#### Task goal
Only the closing part of the listing is wanted: reproduce exactly the line containing "orange stacking toy: [249,105,319,200]" and all lines below it.

#### Entries supplied
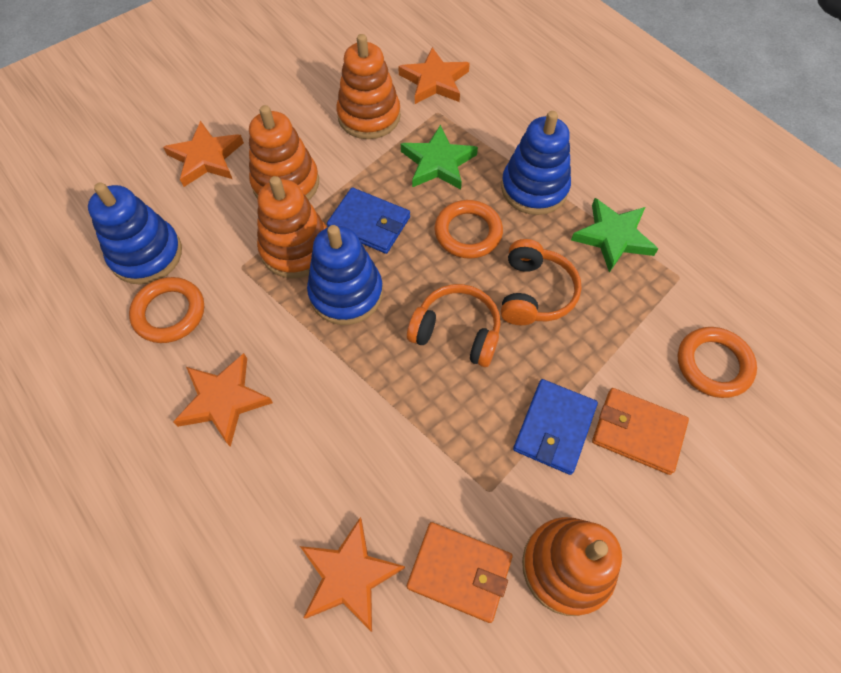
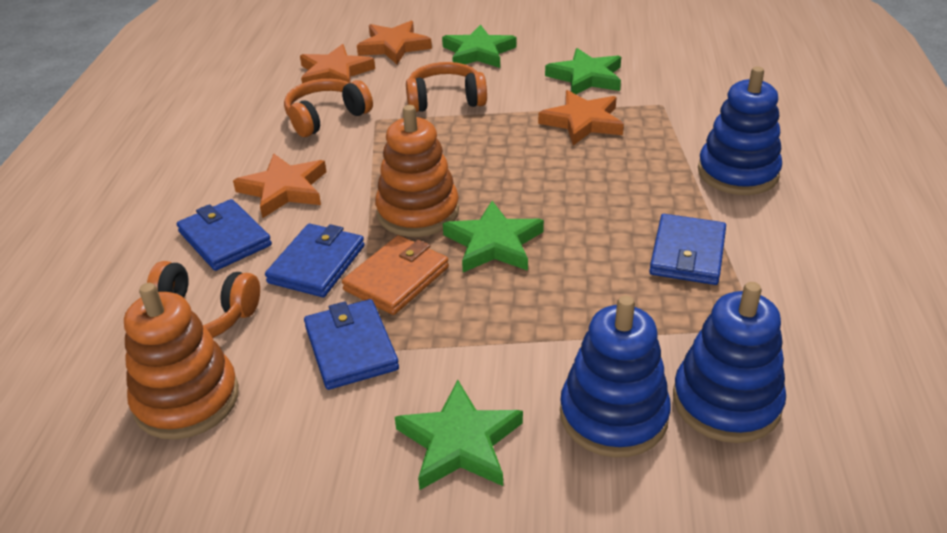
blue wallet: [327,188,410,254] [513,379,598,475] = 2 -> [177,199,272,271] [265,223,365,297] [304,299,399,390] [649,214,726,285] = 4
green star: [401,125,478,190] [571,198,658,273] = 2 -> [395,380,523,490] [442,25,516,68] [443,201,544,272] [545,48,621,94] = 4
orange headphones: [407,284,500,367] [501,239,582,325] = 2 -> [147,261,260,338] [284,79,373,137] [406,62,487,112] = 3
orange ring: [129,277,204,343] [434,200,503,259] [678,327,757,398] = 3 -> none = 0
orange stacking toy: [249,105,319,200] [257,176,327,278] [336,34,401,139] [522,517,622,616] = 4 -> [124,283,239,440] [375,105,459,237] = 2
orange wallet: [407,522,513,623] [592,388,689,475] = 2 -> [342,235,449,315] = 1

#### Exercise result
orange stacking toy: [249,105,319,200] [257,176,327,278] [336,34,401,139] [522,517,622,616] = 4 -> [124,283,239,440] [375,105,459,237] = 2
orange wallet: [407,522,513,623] [592,388,689,475] = 2 -> [342,235,449,315] = 1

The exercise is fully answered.